The full listing, exactly as written and with no images, is the expected output.
BEGIN Data in this exercise
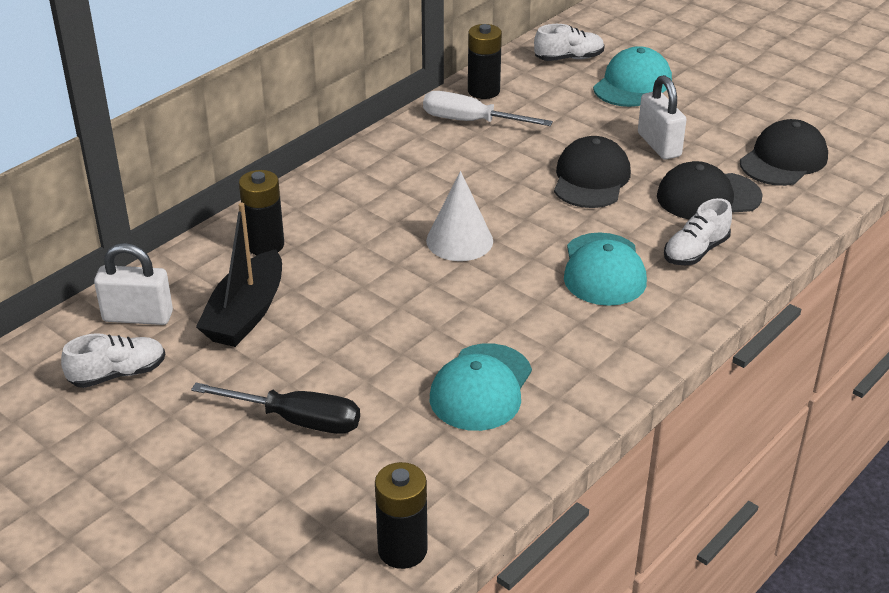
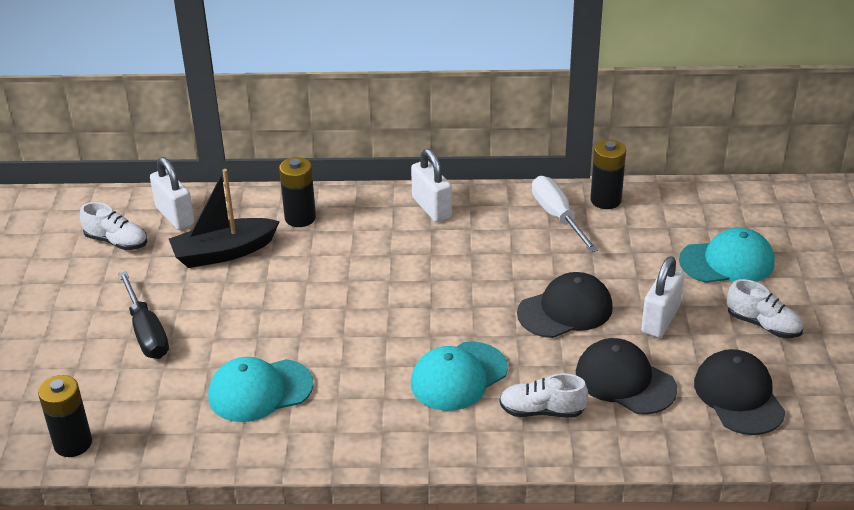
camera: 50 degrees right, 0 degrees up
(364, 171) = (431, 208): none -> white padlock
(459, 240) = (407, 292): white cone -> none
(569, 58) = (714, 213): white shoe -> white shoe (763, 325)
(783, 159) = (739, 396): black cap -> black cap turned 105 degrees counterclockwise

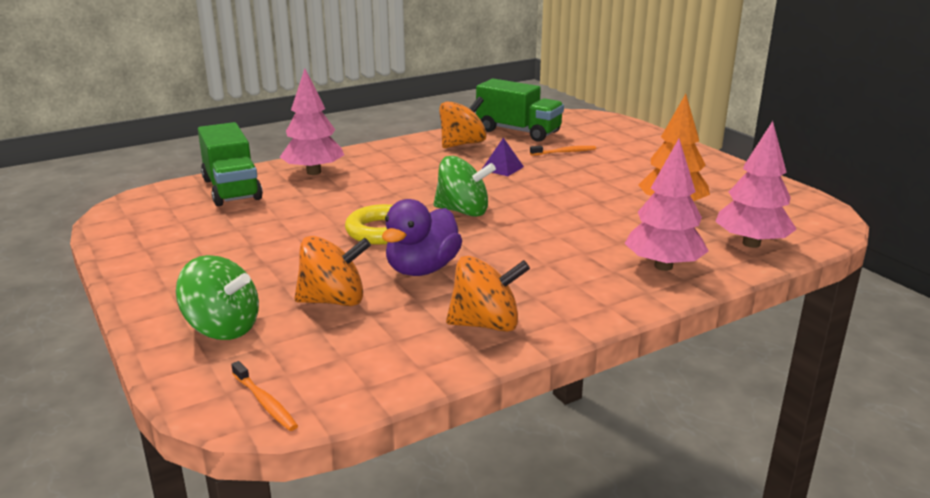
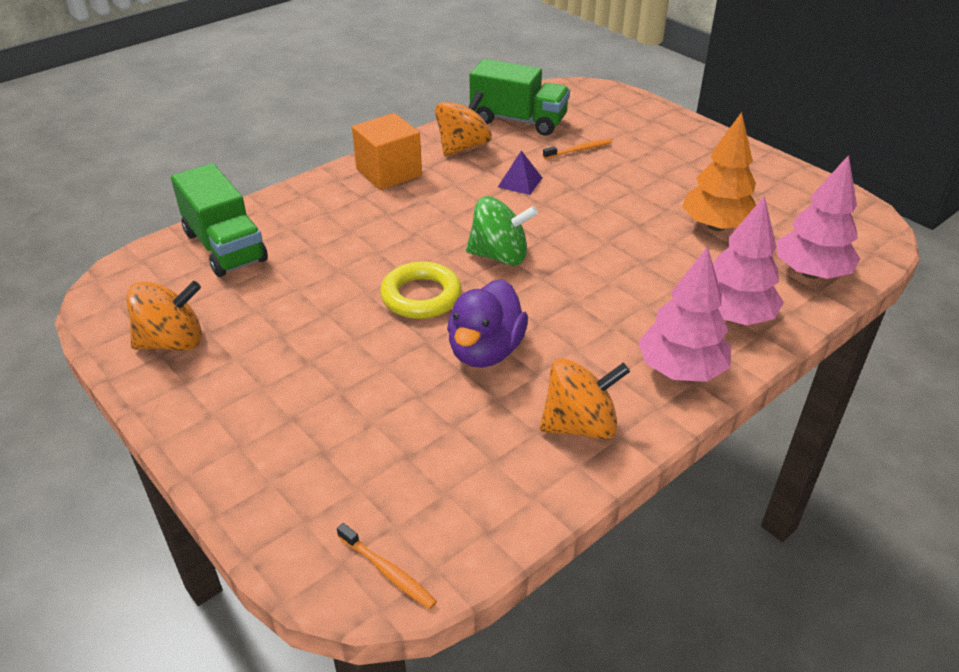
camera: 10 degrees left, 15 degrees up
(222, 328) = (299, 468): green spinning top -> none
(314, 172) = (310, 209): pink tree -> pink tree (681, 370)
(333, 301) = (406, 411): orange spinning top -> orange spinning top (172, 342)
(391, 155) = (389, 172): none -> orange cube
END Data in this exercise
- Written reply:
camera: 50 degrees right, 0 degrees up
(364, 171) = (431, 208): none -> white padlock
(459, 240) = (407, 292): white cone -> none
(569, 58) = (714, 213): white shoe -> white shoe (763, 325)
(783, 159) = (739, 396): black cap -> black cap turned 105 degrees counterclockwise

camera: 10 degrees left, 15 degrees up
(222, 328) = (299, 468): green spinning top -> none
(314, 172) = (310, 209): pink tree -> pink tree (681, 370)
(333, 301) = (406, 411): orange spinning top -> orange spinning top (172, 342)
(391, 155) = (389, 172): none -> orange cube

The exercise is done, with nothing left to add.